An exact copy of every record, with no pictures, please.

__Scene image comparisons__
[Start of section]

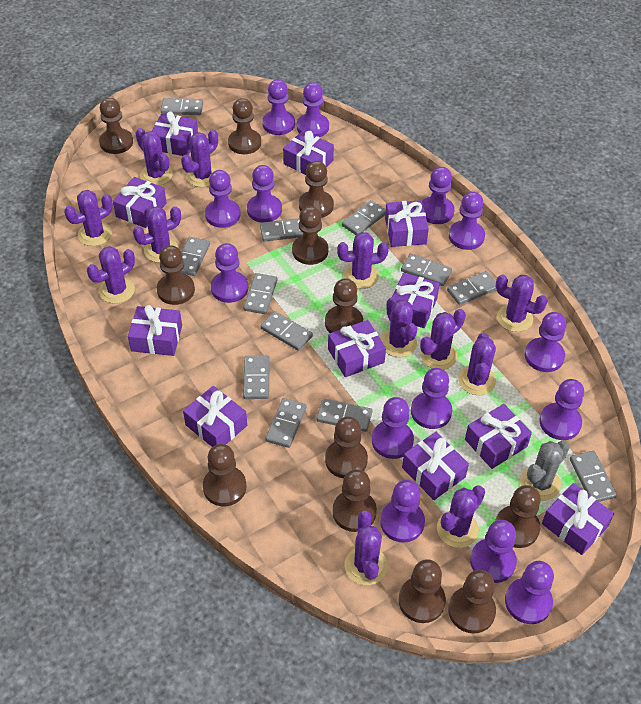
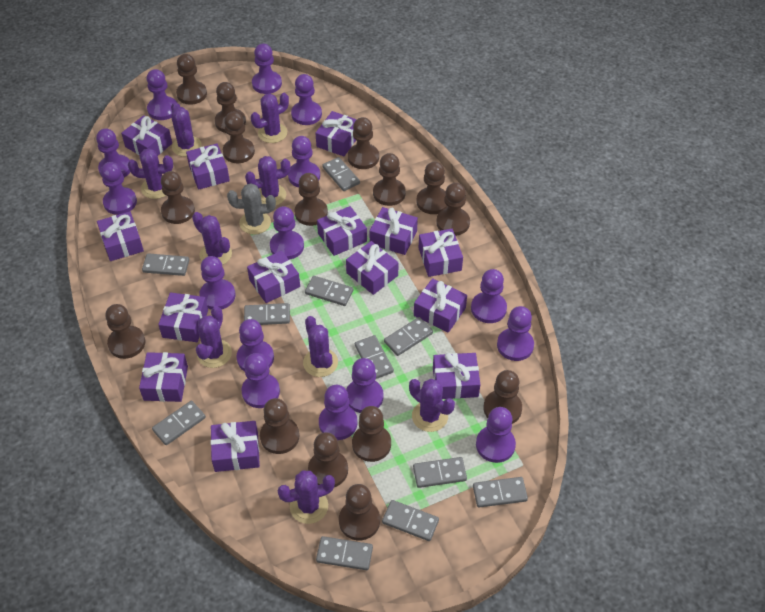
brown pawn: 12 -> 15
grey domino: 12 -> 11
purple cactus: 12 -> 9
purple gift: 11 -> 14
purple pawn: 14 -> 15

[End of section]

__Solution for this task__
brown pawn: 12 -> 15
grey domino: 12 -> 11
purple cactus: 12 -> 9
purple gift: 11 -> 14
purple pawn: 14 -> 15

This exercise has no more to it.